What needs to be done |
What is needed is a word-for-word transcription of every record below.

(Collected data)
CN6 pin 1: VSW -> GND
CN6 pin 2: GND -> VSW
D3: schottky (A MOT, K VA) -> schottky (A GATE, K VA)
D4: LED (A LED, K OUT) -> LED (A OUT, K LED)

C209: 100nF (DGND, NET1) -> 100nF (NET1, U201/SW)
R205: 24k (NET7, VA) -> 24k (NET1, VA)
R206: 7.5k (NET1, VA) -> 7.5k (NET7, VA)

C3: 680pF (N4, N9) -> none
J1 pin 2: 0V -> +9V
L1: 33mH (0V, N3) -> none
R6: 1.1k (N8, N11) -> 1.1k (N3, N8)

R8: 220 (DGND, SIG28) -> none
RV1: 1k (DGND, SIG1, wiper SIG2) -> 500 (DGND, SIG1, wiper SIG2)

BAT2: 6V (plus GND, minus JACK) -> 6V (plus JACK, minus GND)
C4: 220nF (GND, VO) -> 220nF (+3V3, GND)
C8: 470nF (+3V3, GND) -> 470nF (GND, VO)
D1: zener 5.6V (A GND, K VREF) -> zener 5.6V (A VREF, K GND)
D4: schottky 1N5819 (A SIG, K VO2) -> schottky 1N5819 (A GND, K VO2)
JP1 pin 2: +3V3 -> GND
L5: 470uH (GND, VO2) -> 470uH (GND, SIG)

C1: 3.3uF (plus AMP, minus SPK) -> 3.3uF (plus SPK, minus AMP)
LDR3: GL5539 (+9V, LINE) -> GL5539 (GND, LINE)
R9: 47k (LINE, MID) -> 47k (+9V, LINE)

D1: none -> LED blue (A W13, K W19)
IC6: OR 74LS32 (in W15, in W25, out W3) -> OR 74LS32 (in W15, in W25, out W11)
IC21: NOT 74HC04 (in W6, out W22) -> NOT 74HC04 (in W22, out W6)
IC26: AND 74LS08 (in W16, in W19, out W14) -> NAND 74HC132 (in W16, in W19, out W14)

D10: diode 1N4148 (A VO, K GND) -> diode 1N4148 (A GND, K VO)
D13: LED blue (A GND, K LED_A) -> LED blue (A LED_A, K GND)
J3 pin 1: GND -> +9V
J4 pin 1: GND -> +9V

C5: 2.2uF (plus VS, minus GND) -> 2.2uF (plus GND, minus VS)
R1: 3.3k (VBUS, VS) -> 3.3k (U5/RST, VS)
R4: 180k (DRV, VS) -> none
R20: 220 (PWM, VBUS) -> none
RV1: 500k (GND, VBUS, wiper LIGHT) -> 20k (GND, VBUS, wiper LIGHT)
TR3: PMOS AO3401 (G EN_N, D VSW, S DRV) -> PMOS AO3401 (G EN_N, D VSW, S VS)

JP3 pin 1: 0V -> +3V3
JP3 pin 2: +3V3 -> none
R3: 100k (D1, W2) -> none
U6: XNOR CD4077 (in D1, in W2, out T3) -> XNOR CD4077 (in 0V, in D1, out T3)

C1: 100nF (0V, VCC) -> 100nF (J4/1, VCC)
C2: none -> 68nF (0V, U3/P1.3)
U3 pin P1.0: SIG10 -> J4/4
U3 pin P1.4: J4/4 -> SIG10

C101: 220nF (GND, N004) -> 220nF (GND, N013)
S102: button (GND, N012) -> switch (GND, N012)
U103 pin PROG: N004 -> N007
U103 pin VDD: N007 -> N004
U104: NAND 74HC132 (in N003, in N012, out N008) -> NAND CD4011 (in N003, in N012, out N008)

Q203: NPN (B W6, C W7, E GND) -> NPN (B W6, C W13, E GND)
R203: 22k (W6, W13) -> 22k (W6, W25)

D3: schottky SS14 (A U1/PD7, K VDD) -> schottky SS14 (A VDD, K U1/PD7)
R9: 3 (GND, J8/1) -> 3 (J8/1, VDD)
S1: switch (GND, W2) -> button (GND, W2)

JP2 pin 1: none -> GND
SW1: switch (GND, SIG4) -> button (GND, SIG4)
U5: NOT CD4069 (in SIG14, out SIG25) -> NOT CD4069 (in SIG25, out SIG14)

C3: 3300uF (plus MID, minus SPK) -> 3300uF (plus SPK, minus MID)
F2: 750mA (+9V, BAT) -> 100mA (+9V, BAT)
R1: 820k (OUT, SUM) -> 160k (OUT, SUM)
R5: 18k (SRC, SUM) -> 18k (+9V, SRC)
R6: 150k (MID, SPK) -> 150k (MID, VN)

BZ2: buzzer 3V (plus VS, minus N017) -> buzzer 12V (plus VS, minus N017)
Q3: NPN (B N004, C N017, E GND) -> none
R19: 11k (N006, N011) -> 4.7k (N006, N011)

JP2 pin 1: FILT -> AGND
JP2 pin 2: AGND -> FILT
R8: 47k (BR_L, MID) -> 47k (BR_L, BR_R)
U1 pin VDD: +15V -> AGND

Written answer |
CN6 pin 1: VSW -> GND
CN6 pin 2: GND -> VSW
D3: schottky (A MOT, K VA) -> schottky (A GATE, K VA)
D4: LED (A LED, K OUT) -> LED (A OUT, K LED)

C209: 100nF (DGND, NET1) -> 100nF (NET1, U201/SW)
R205: 24k (NET7, VA) -> 24k (NET1, VA)
R206: 7.5k (NET1, VA) -> 7.5k (NET7, VA)

C3: 680pF (N4, N9) -> none
J1 pin 2: 0V -> +9V
L1: 33mH (0V, N3) -> none
R6: 1.1k (N8, N11) -> 1.1k (N3, N8)

R8: 220 (DGND, SIG28) -> none
RV1: 1k (DGND, SIG1, wiper SIG2) -> 500 (DGND, SIG1, wiper SIG2)

BAT2: 6V (plus GND, minus JACK) -> 6V (plus JACK, minus GND)
C4: 220nF (GND, VO) -> 220nF (+3V3, GND)
C8: 470nF (+3V3, GND) -> 470nF (GND, VO)
D1: zener 5.6V (A GND, K VREF) -> zener 5.6V (A VREF, K GND)
D4: schottky 1N5819 (A SIG, K VO2) -> schottky 1N5819 (A GND, K VO2)
JP1 pin 2: +3V3 -> GND
L5: 470uH (GND, VO2) -> 470uH (GND, SIG)

C1: 3.3uF (plus AMP, minus SPK) -> 3.3uF (plus SPK, minus AMP)
LDR3: GL5539 (+9V, LINE) -> GL5539 (GND, LINE)
R9: 47k (LINE, MID) -> 47k (+9V, LINE)

D1: none -> LED blue (A W13, K W19)
IC6: OR 74LS32 (in W15, in W25, out W3) -> OR 74LS32 (in W15, in W25, out W11)
IC21: NOT 74HC04 (in W6, out W22) -> NOT 74HC04 (in W22, out W6)
IC26: AND 74LS08 (in W16, in W19, out W14) -> NAND 74HC132 (in W16, in W19, out W14)

D10: diode 1N4148 (A VO, K GND) -> diode 1N4148 (A GND, K VO)
D13: LED blue (A GND, K LED_A) -> LED blue (A LED_A, K GND)
J3 pin 1: GND -> +9V
J4 pin 1: GND -> +9V

C5: 2.2uF (plus VS, minus GND) -> 2.2uF (plus GND, minus VS)
R1: 3.3k (VBUS, VS) -> 3.3k (U5/RST, VS)
R4: 180k (DRV, VS) -> none
R20: 220 (PWM, VBUS) -> none
RV1: 500k (GND, VBUS, wiper LIGHT) -> 20k (GND, VBUS, wiper LIGHT)
TR3: PMOS AO3401 (G EN_N, D VSW, S DRV) -> PMOS AO3401 (G EN_N, D VSW, S VS)

JP3 pin 1: 0V -> +3V3
JP3 pin 2: +3V3 -> none
R3: 100k (D1, W2) -> none
U6: XNOR CD4077 (in D1, in W2, out T3) -> XNOR CD4077 (in 0V, in D1, out T3)

C1: 100nF (0V, VCC) -> 100nF (J4/1, VCC)
C2: none -> 68nF (0V, U3/P1.3)
U3 pin P1.0: SIG10 -> J4/4
U3 pin P1.4: J4/4 -> SIG10

C101: 220nF (GND, N004) -> 220nF (GND, N013)
S102: button (GND, N012) -> switch (GND, N012)
U103 pin PROG: N004 -> N007
U103 pin VDD: N007 -> N004
U104: NAND 74HC132 (in N003, in N012, out N008) -> NAND CD4011 (in N003, in N012, out N008)

Q203: NPN (B W6, C W7, E GND) -> NPN (B W6, C W13, E GND)
R203: 22k (W6, W13) -> 22k (W6, W25)

D3: schottky SS14 (A U1/PD7, K VDD) -> schottky SS14 (A VDD, K U1/PD7)
R9: 3 (GND, J8/1) -> 3 (J8/1, VDD)
S1: switch (GND, W2) -> button (GND, W2)

JP2 pin 1: none -> GND
SW1: switch (GND, SIG4) -> button (GND, SIG4)
U5: NOT CD4069 (in SIG14, out SIG25) -> NOT CD4069 (in SIG25, out SIG14)

C3: 3300uF (plus MID, minus SPK) -> 3300uF (plus SPK, minus MID)
F2: 750mA (+9V, BAT) -> 100mA (+9V, BAT)
R1: 820k (OUT, SUM) -> 160k (OUT, SUM)
R5: 18k (SRC, SUM) -> 18k (+9V, SRC)
R6: 150k (MID, SPK) -> 150k (MID, VN)

BZ2: buzzer 3V (plus VS, minus N017) -> buzzer 12V (plus VS, minus N017)
Q3: NPN (B N004, C N017, E GND) -> none
R19: 11k (N006, N011) -> 4.7k (N006, N011)

JP2 pin 1: FILT -> AGND
JP2 pin 2: AGND -> FILT
R8: 47k (BR_L, MID) -> 47k (BR_L, BR_R)
U1 pin VDD: +15V -> AGND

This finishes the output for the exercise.